_Your assignment:_ Everything in the records below from the line containing "U1 pin OUT: none -> +3V3" through the line containing "R6: none -> 3.3k (COM, SIG3)" is to be reproduced exactly, those two lines included; no picture is to be copied.

(The data begins)

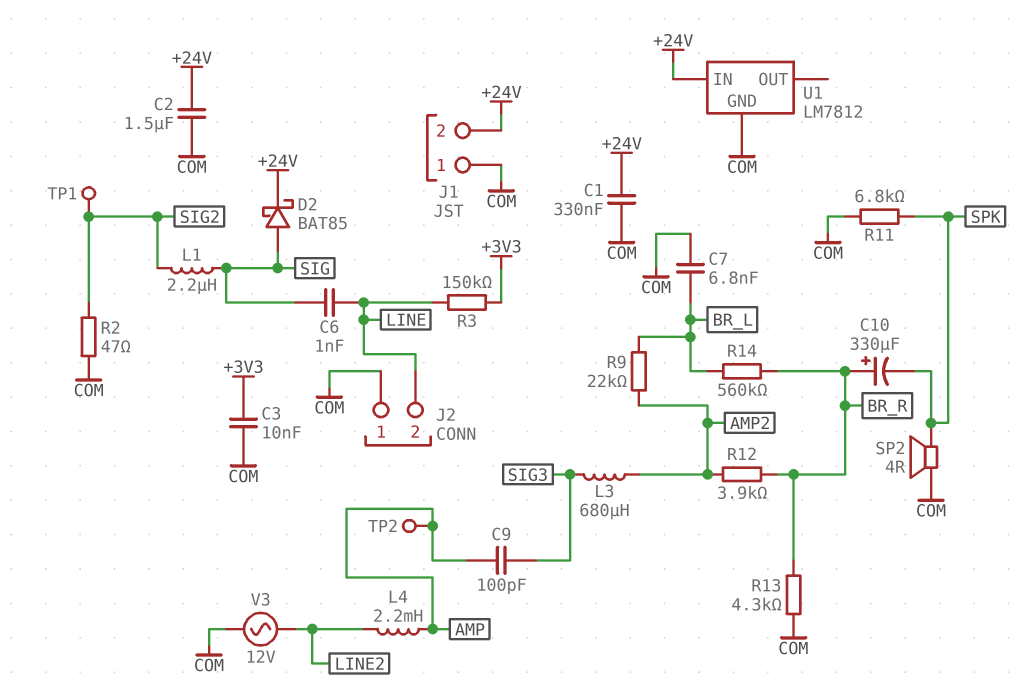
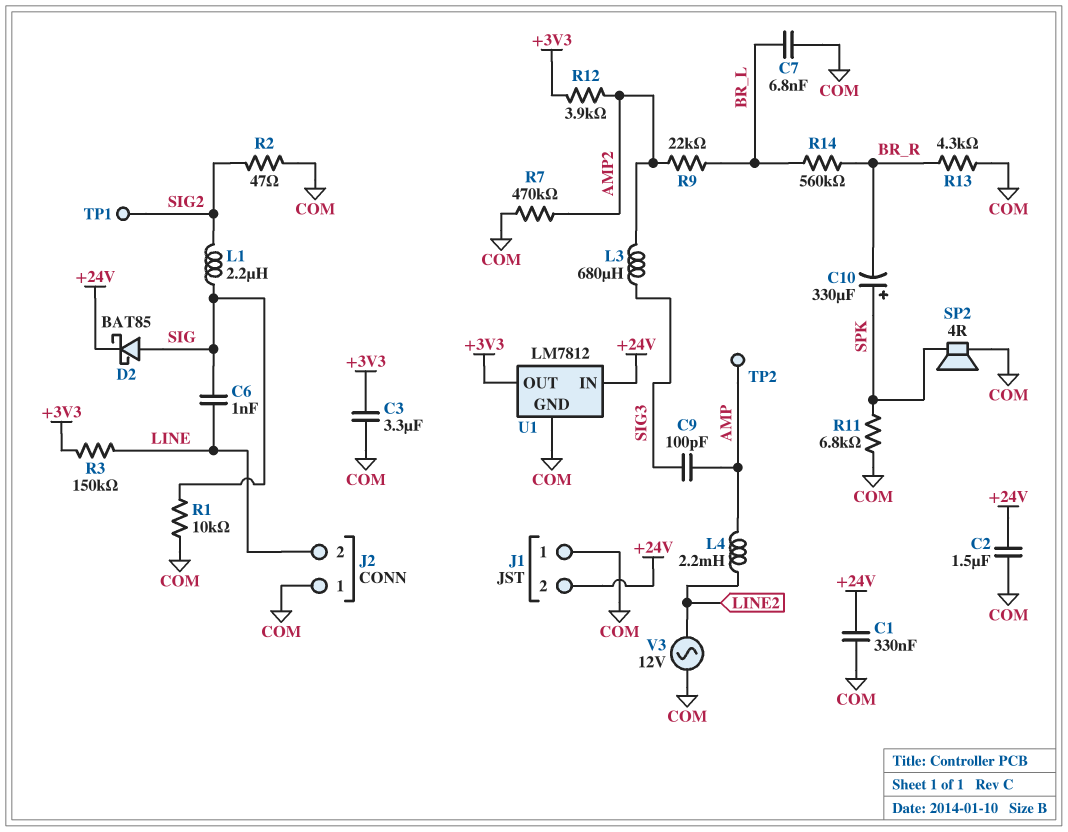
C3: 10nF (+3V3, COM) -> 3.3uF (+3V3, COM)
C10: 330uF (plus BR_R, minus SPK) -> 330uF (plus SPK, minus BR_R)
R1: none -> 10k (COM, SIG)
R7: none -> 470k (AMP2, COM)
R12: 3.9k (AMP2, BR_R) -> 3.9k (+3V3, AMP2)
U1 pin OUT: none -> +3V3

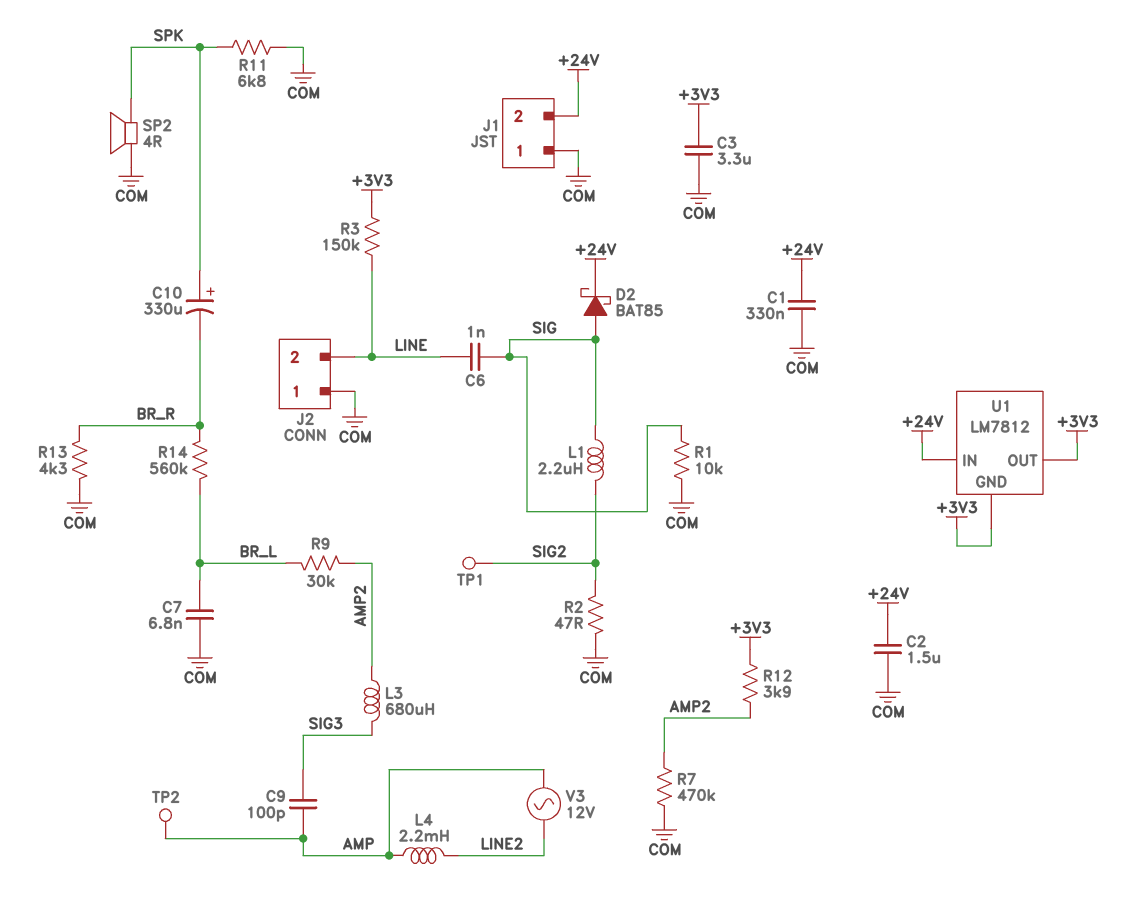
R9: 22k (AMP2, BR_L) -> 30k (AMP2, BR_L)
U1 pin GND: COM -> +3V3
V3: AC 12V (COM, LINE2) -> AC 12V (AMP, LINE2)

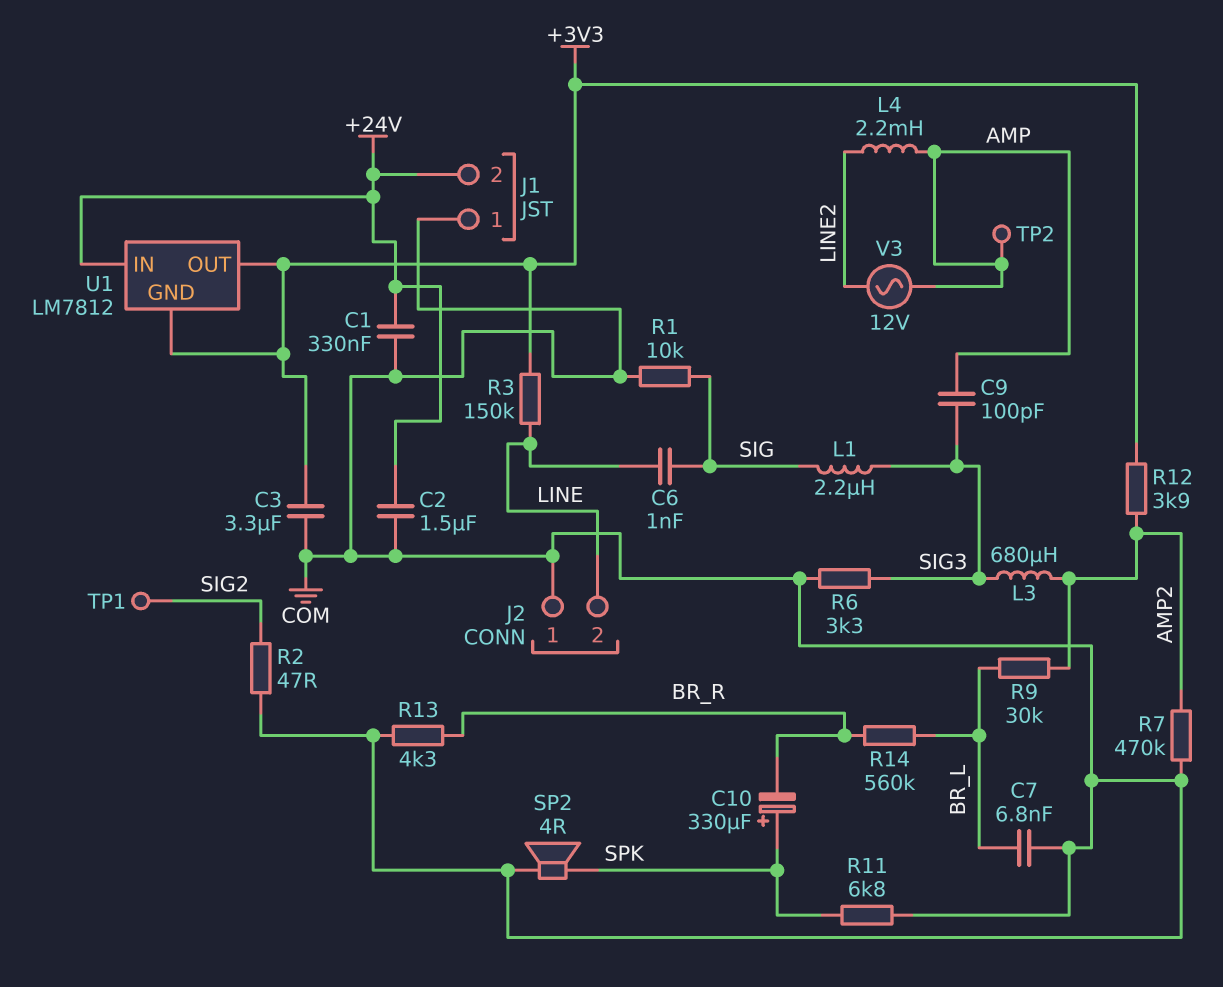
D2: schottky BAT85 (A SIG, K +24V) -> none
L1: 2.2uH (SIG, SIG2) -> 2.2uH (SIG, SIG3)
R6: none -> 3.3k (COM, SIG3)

(The data ends)
(The data begins)

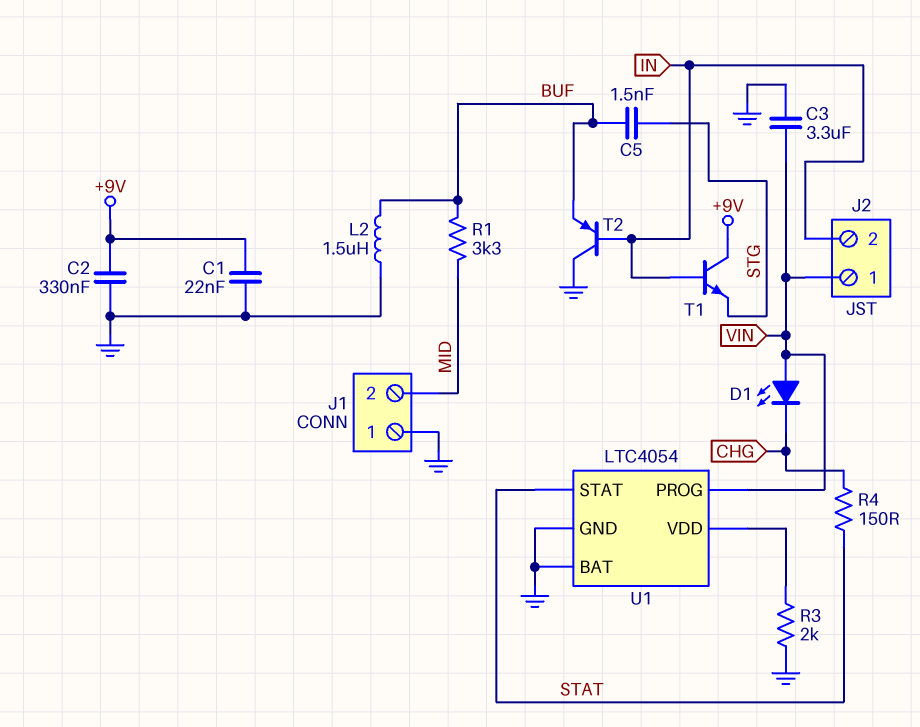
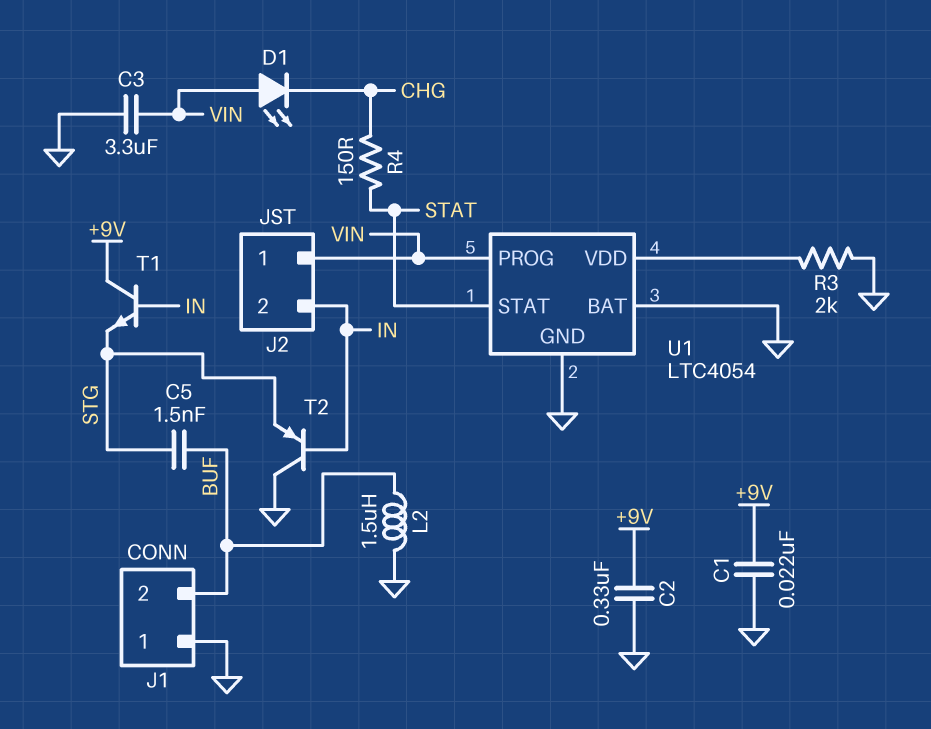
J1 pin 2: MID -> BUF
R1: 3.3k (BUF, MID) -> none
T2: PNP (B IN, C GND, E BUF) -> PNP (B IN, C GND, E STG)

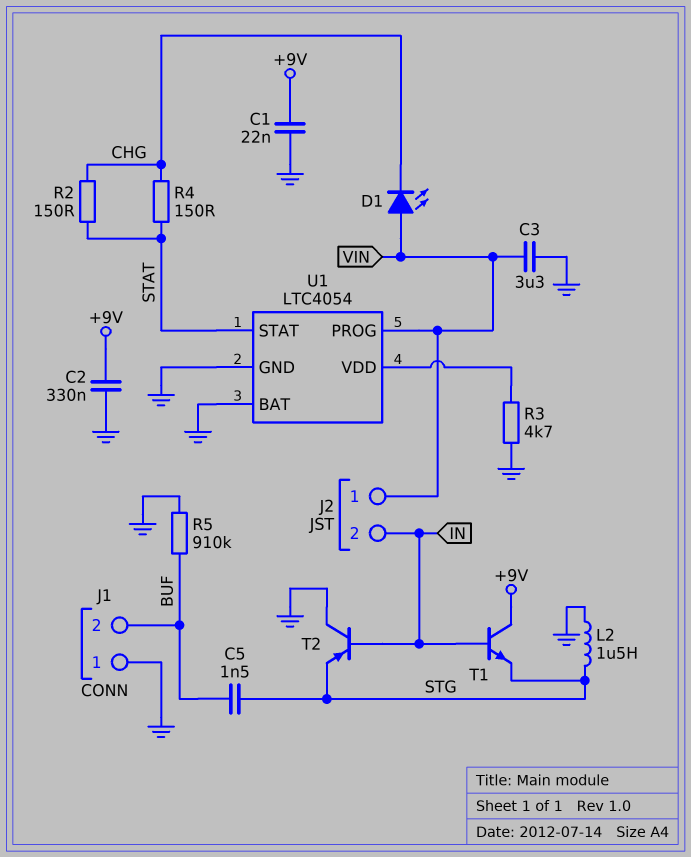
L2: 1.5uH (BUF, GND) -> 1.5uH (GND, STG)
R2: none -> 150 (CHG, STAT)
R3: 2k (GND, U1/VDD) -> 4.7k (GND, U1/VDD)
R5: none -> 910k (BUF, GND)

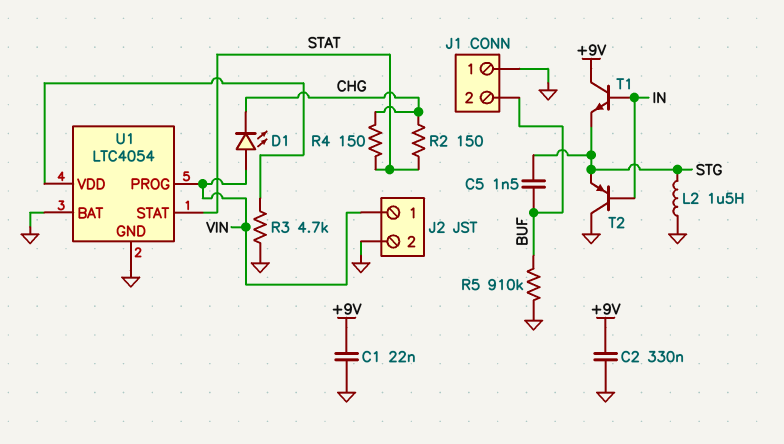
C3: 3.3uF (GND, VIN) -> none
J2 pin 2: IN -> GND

(The data ends)

_Solution for this problem:_
U1 pin OUT: none -> +3V3

R9: 22k (AMP2, BR_L) -> 30k (AMP2, BR_L)
U1 pin GND: COM -> +3V3
V3: AC 12V (COM, LINE2) -> AC 12V (AMP, LINE2)

D2: schottky BAT85 (A SIG, K +24V) -> none
L1: 2.2uH (SIG, SIG2) -> 2.2uH (SIG, SIG3)
R6: none -> 3.3k (COM, SIG3)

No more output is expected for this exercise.